──────── RECORDS FOR THIS TASK ────────

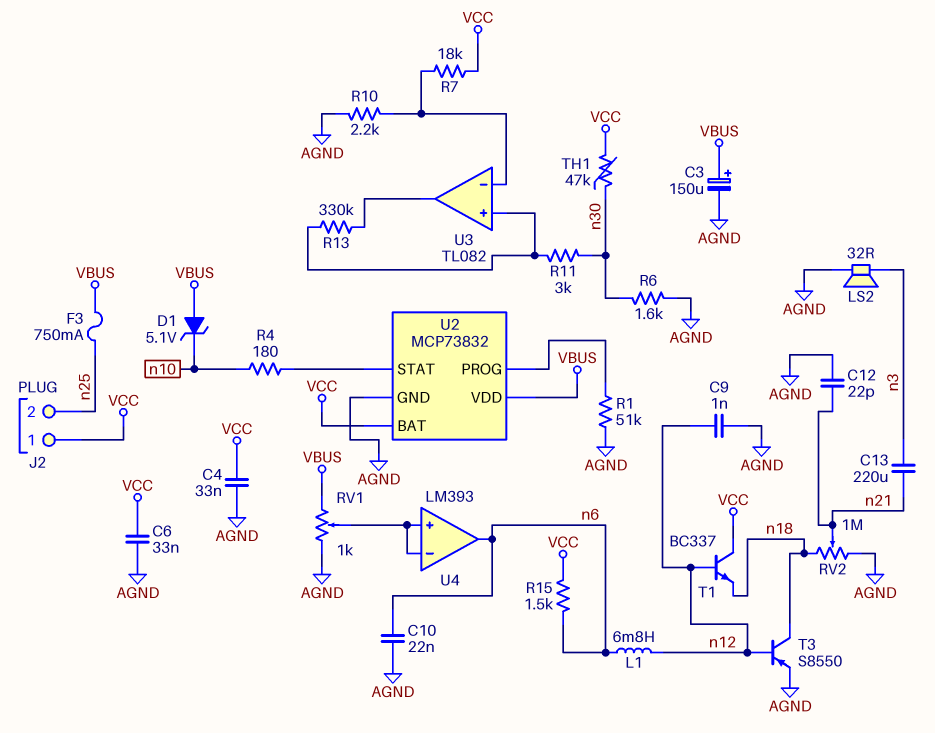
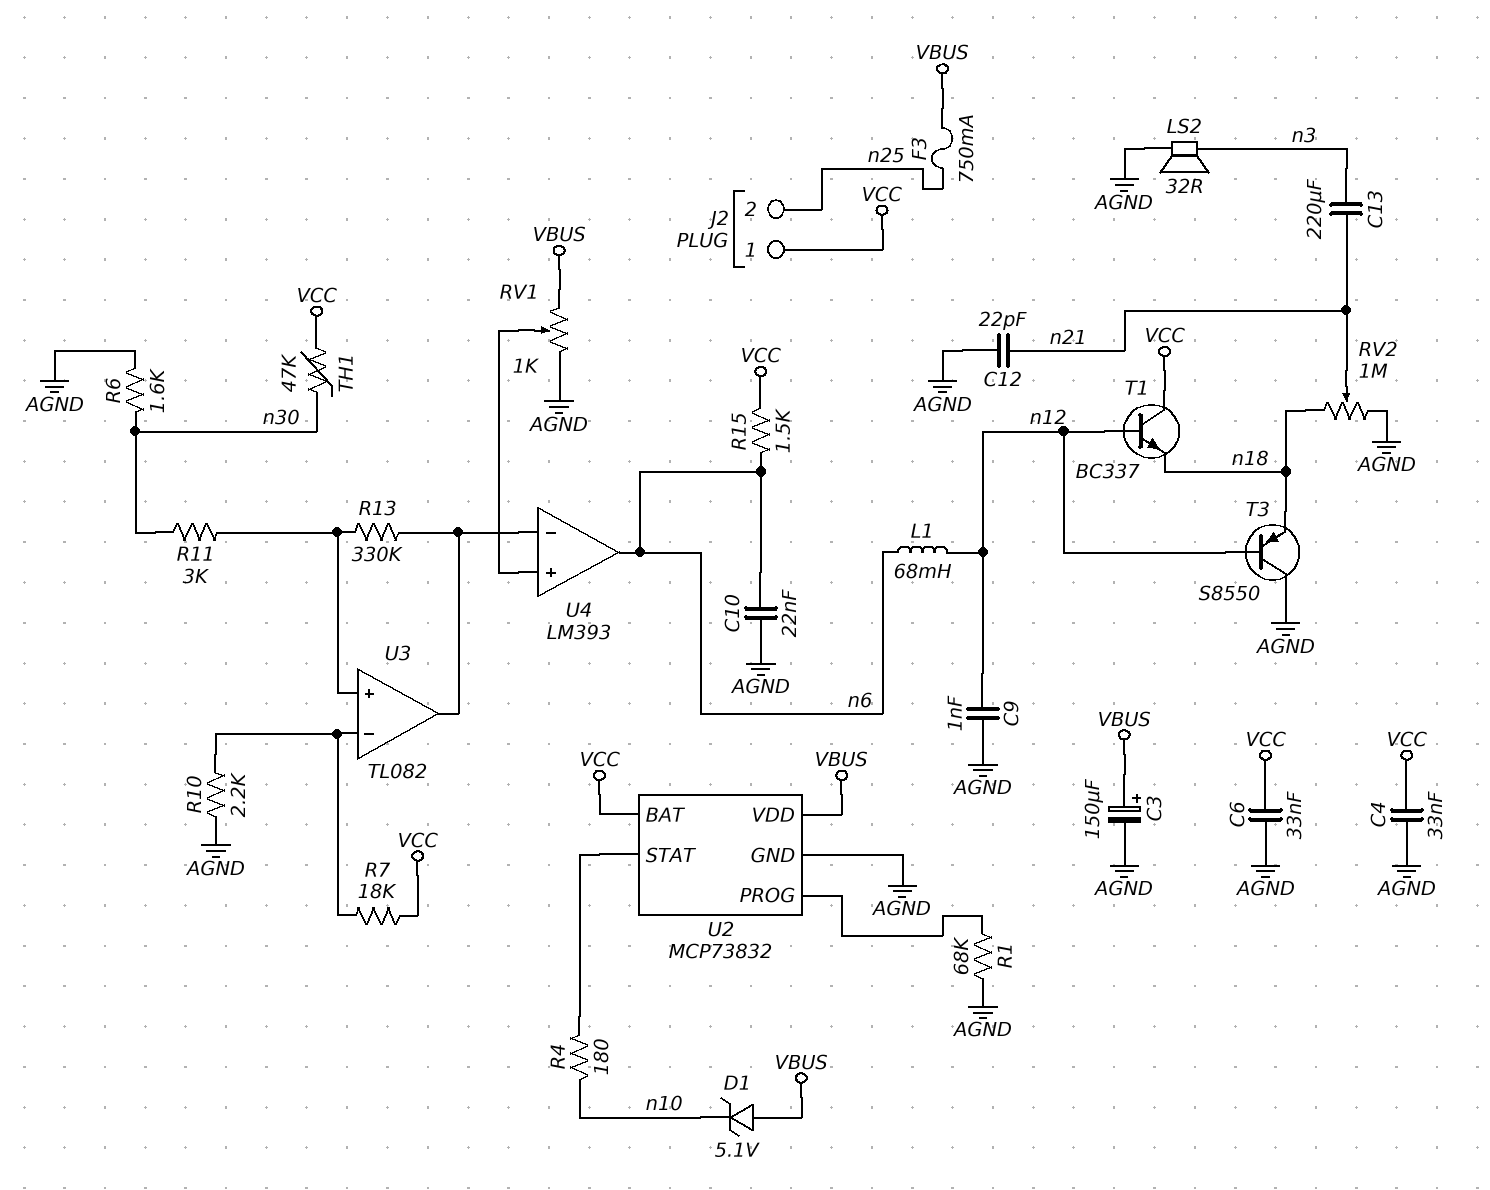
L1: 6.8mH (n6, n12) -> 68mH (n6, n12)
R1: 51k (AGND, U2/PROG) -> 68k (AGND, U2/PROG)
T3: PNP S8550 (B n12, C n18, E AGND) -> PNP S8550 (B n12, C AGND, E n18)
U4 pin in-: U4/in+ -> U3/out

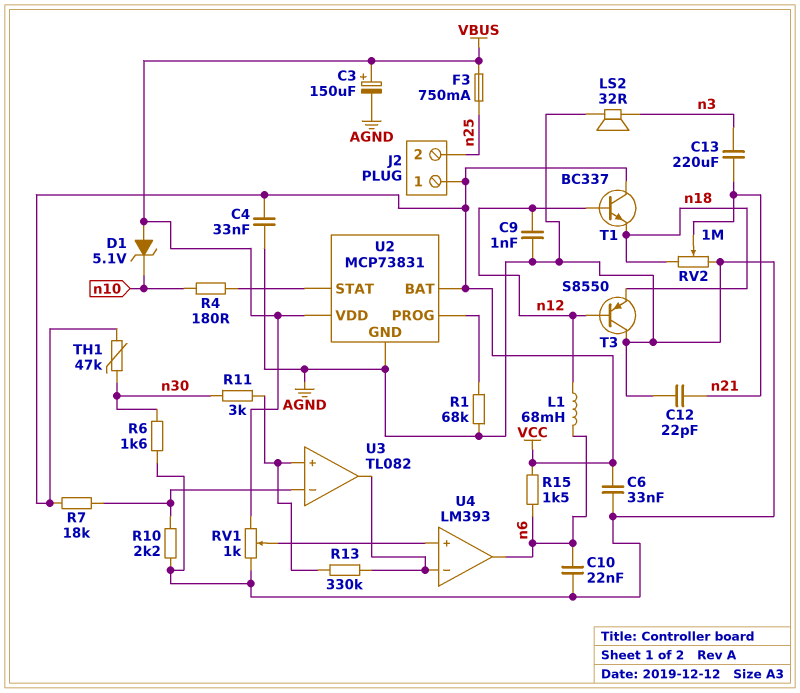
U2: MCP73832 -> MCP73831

────────

### PROMPT:
Exact copy, no pictures: write out all the records above.

### EXERCISE OUTPUT:
L1: 6.8mH (n6, n12) -> 68mH (n6, n12)
R1: 51k (AGND, U2/PROG) -> 68k (AGND, U2/PROG)
T3: PNP S8550 (B n12, C n18, E AGND) -> PNP S8550 (B n12, C AGND, E n18)
U4 pin in-: U4/in+ -> U3/out

U2: MCP73832 -> MCP73831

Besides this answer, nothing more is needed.